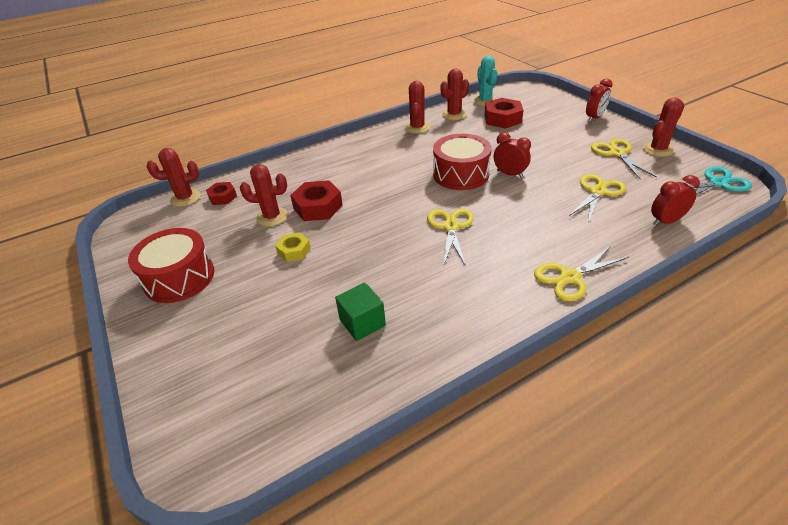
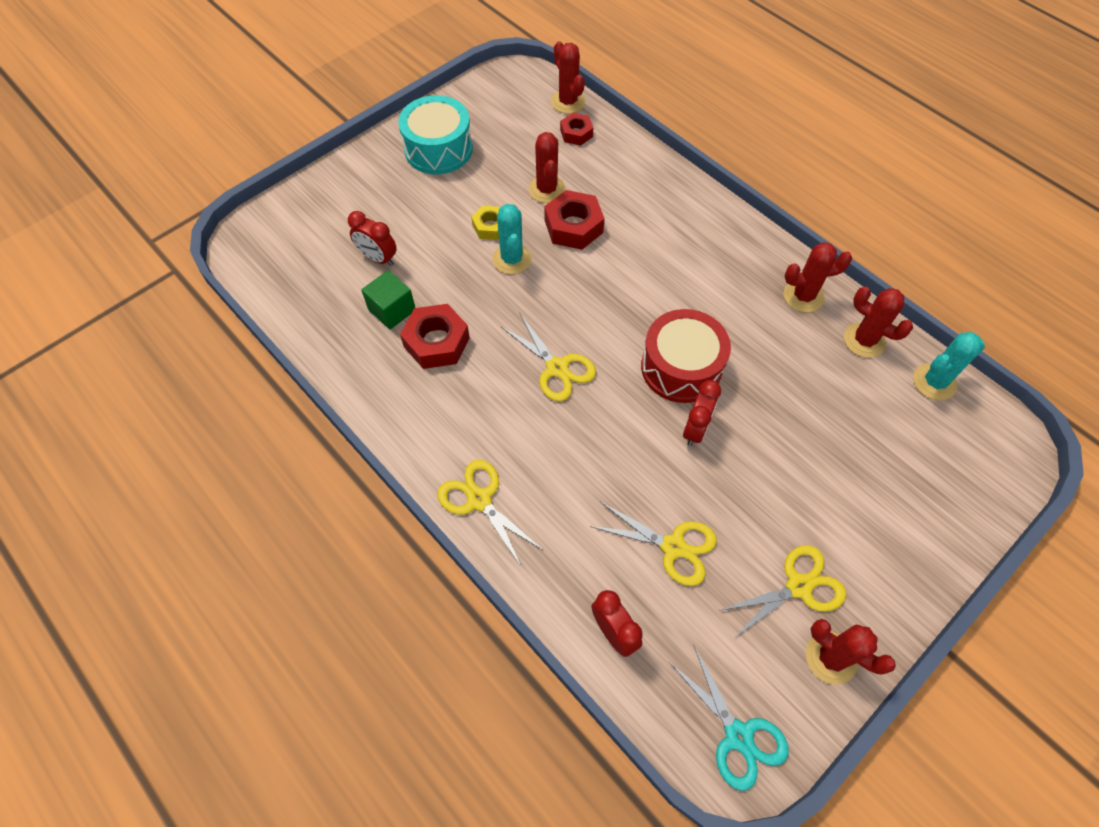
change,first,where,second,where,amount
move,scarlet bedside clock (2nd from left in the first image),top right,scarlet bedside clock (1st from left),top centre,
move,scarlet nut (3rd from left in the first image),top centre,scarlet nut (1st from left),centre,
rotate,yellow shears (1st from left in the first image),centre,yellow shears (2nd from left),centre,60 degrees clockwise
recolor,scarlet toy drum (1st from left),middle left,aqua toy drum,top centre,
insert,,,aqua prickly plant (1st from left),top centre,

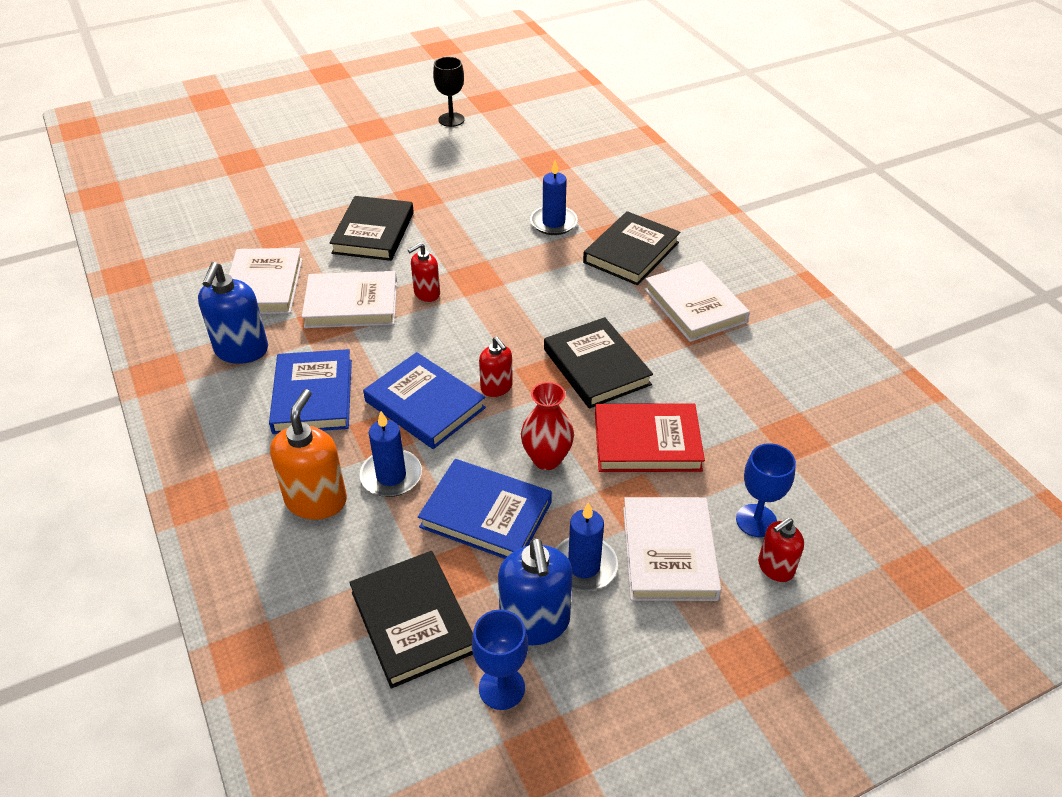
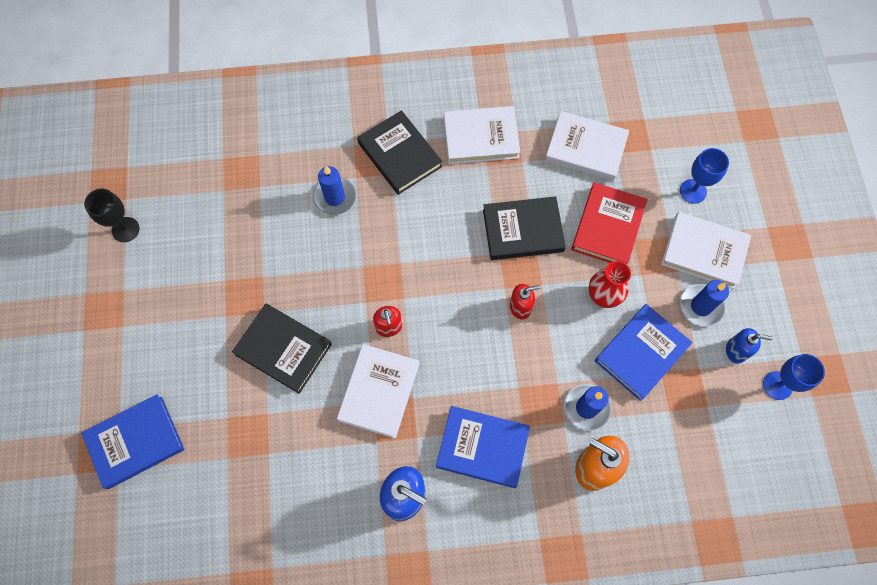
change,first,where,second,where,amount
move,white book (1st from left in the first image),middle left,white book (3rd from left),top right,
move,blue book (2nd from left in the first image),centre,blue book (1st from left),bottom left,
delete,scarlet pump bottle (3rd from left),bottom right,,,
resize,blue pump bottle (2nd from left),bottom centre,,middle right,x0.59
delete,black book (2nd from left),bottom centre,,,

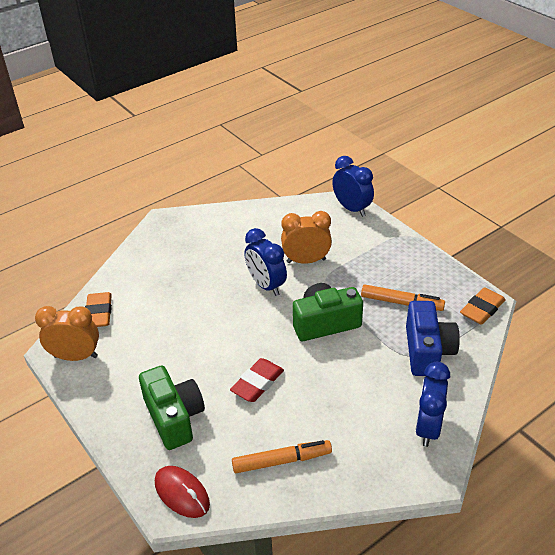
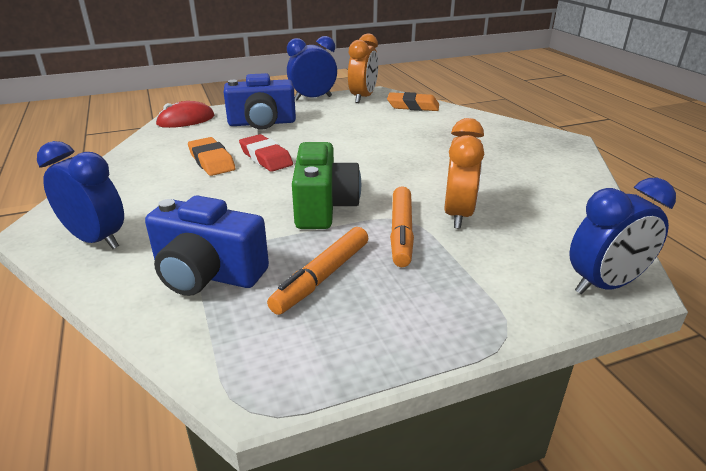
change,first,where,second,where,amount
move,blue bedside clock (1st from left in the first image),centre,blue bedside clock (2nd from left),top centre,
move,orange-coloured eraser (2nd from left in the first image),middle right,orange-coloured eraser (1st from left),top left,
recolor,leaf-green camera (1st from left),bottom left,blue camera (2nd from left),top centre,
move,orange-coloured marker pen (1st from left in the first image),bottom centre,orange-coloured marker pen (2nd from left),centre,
● ● ● ●
■ What you will do
From the records above, print exactly the lines that run from the line with "rotate,yellow shears (1st" to the line with "recolor,scarlet toy drum", inclusive.

■ Task solution
rotate,yellow shears (1st from left in the first image),centre,yellow shears (2nd from left),centre,60 degrees clockwise
recolor,scarlet toy drum (1st from left),middle left,aqua toy drum,top centre,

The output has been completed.